===== Given records =====
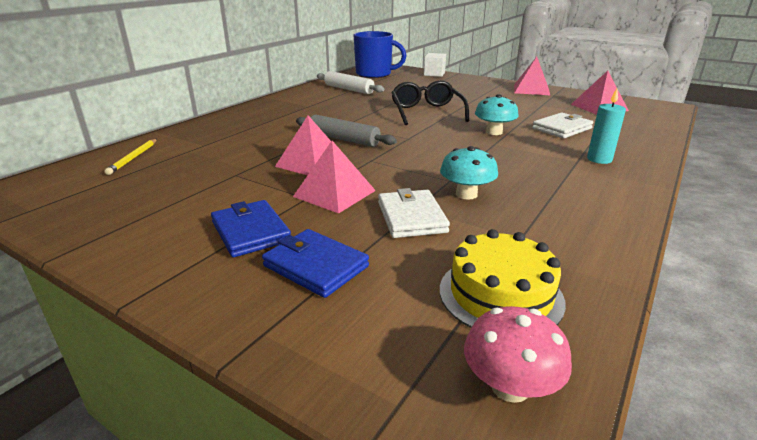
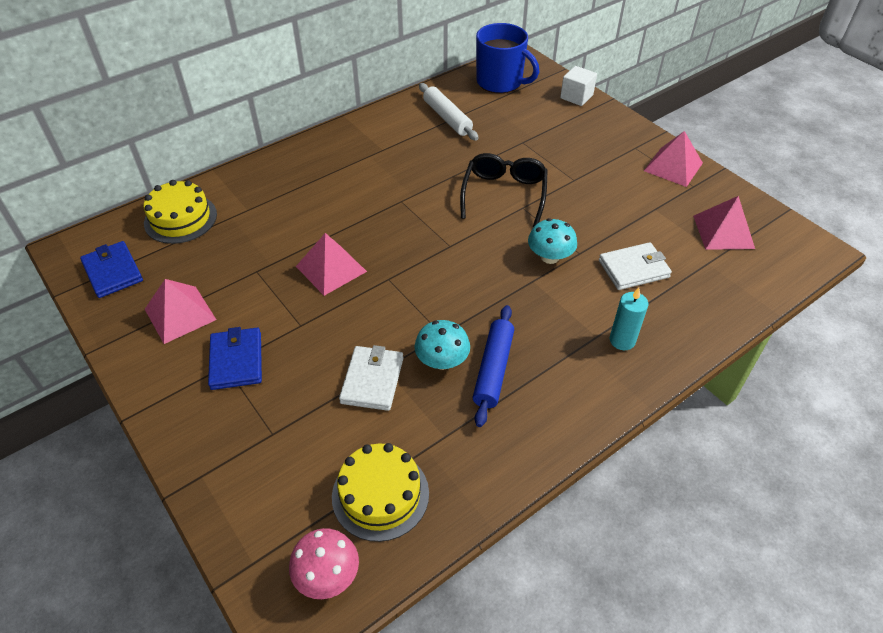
camera: 20 degrees right, 20 degrees up
(133, 158) = (180, 218): yellow pencil -> yellow cake
(316, 266) = (265, 419): blue wallet -> blue wallet (113, 272)
(334, 193) = (327, 325): pink pyramid -> pink pyramid (180, 314)
(344, 139) = (383, 232): grey rolling pin -> none
(517, 191) = (493, 369): none -> blue rolling pin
=====
What the exercise asks
How many lines in the listing above contain "blue"? Give the number and nothing else.

Exercise response
2